Exercise description: Without any of their pictures, return all of the records exactly.

Data items
• • •

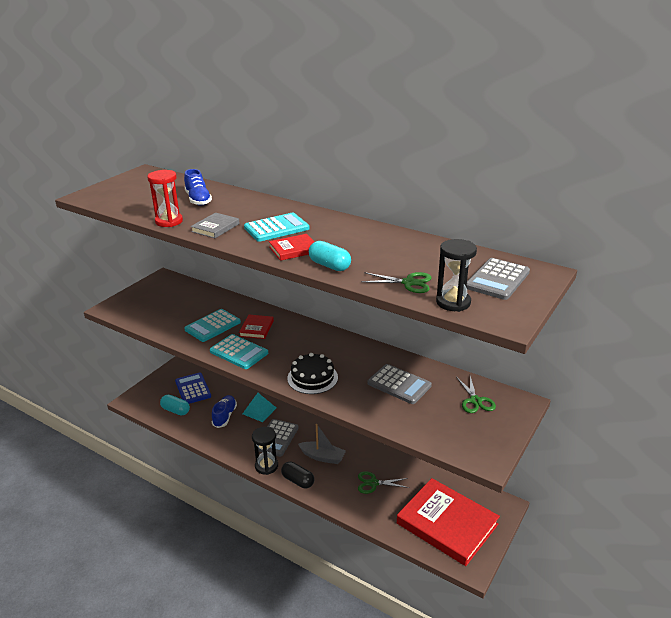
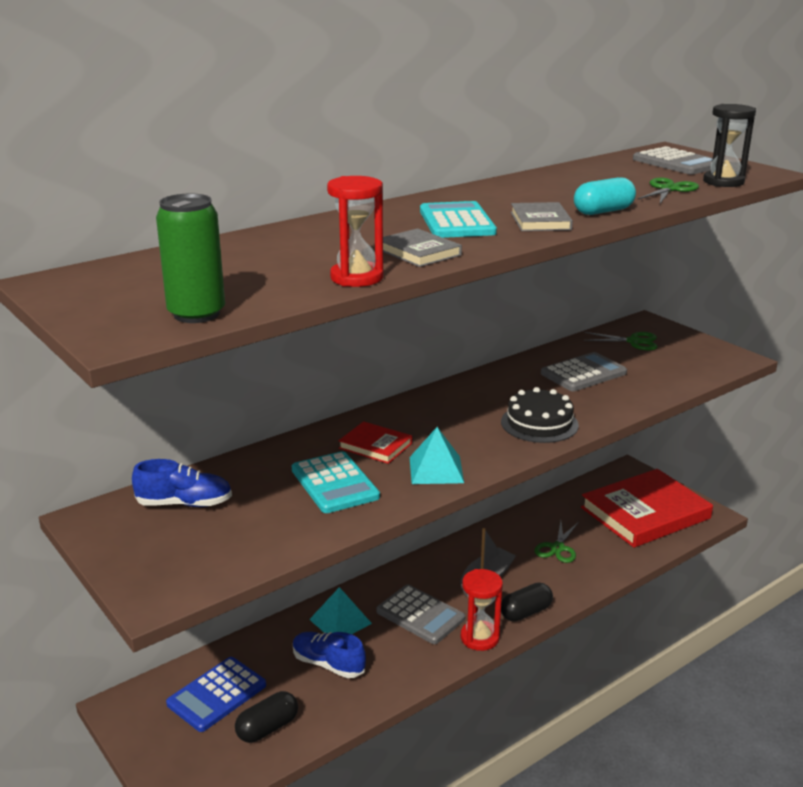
camera: 70 degrees left, 5 degrees down
(113, 202) = (196, 314): none -> green can
(175, 410) = (267, 728): turquoise capsule -> black capsule
(193, 389) = (217, 695): blue calculator -> blue calculator turned 45 degrees counterclockwise
(198, 200) = (278, 254): blue shoe -> blue shoe (184, 504)
(239, 352) = (436, 470): turquoise calculator -> turquoise pyramid
(266, 466) = (479, 638): black hourglass -> red hourglass
(294, 249) = (540, 221): red book -> grey book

• • •

Worked solution:
camera: 70 degrees left, 5 degrees down
(113, 202) = (196, 314): none -> green can
(175, 410) = (267, 728): turquoise capsule -> black capsule
(193, 389) = (217, 695): blue calculator -> blue calculator turned 45 degrees counterclockwise
(198, 200) = (278, 254): blue shoe -> blue shoe (184, 504)
(239, 352) = (436, 470): turquoise calculator -> turquoise pyramid
(266, 466) = (479, 638): black hourglass -> red hourglass
(294, 249) = (540, 221): red book -> grey book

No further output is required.